Entries from a dataset:
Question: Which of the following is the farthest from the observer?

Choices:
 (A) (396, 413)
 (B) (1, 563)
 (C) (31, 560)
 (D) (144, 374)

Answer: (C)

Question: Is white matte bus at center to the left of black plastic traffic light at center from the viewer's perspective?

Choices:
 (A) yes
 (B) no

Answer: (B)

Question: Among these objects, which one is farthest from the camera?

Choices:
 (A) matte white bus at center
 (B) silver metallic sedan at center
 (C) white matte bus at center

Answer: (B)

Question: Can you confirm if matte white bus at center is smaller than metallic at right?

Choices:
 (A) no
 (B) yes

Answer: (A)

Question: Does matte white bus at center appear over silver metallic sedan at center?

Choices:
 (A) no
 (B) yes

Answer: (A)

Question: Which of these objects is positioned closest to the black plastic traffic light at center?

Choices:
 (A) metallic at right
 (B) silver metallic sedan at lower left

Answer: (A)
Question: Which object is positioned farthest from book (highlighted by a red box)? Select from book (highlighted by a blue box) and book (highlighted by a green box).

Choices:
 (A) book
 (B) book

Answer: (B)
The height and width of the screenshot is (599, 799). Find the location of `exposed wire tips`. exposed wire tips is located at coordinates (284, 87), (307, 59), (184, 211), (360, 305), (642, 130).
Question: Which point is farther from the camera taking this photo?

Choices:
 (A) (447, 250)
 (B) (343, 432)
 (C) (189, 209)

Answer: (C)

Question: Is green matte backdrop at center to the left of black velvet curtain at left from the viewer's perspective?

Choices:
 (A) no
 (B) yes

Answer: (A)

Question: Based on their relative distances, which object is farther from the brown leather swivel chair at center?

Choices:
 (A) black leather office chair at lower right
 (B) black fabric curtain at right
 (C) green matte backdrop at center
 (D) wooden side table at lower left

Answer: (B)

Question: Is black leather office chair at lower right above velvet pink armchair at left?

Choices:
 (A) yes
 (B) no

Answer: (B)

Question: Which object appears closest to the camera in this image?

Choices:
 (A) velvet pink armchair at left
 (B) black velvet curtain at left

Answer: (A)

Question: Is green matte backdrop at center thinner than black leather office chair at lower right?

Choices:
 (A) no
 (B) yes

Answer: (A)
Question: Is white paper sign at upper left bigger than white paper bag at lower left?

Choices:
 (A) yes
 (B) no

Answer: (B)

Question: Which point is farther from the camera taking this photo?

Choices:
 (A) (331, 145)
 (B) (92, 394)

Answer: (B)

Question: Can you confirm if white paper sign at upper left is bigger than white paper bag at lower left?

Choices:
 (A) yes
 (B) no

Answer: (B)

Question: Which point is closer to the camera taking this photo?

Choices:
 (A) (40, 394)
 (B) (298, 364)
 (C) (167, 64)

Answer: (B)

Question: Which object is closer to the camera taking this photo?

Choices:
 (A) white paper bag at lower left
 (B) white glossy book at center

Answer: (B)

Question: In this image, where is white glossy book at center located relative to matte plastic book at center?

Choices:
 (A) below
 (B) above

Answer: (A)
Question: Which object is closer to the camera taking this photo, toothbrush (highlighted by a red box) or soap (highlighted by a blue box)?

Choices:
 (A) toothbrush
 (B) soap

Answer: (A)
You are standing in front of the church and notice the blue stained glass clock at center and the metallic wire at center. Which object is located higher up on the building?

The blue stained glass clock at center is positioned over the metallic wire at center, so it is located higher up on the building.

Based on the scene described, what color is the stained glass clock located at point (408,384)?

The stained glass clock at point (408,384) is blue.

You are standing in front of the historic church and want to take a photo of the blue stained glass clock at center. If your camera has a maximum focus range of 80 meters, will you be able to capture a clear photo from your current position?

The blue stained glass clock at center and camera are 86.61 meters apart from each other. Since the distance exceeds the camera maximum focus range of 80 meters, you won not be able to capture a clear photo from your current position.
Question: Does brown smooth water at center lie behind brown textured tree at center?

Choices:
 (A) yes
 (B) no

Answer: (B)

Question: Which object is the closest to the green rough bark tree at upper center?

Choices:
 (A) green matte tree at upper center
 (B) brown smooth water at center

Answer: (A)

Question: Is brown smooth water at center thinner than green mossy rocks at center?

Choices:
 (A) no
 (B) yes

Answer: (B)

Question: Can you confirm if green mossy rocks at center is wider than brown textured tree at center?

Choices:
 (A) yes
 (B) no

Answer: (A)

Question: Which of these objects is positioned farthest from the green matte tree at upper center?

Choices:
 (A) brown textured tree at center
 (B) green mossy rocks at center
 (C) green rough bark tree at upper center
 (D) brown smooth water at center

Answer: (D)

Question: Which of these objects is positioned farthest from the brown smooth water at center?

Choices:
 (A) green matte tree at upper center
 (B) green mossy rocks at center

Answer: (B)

## What you are asked to do:
Pick out each line in the entries above that contains the word "silver" and copy those lines.

## Response for this exercise:
 (B) silver metallic sedan at center
Question: Does matte white bus at center appear over silver metallic sedan at center?
 (B) silver metallic sedan at lower left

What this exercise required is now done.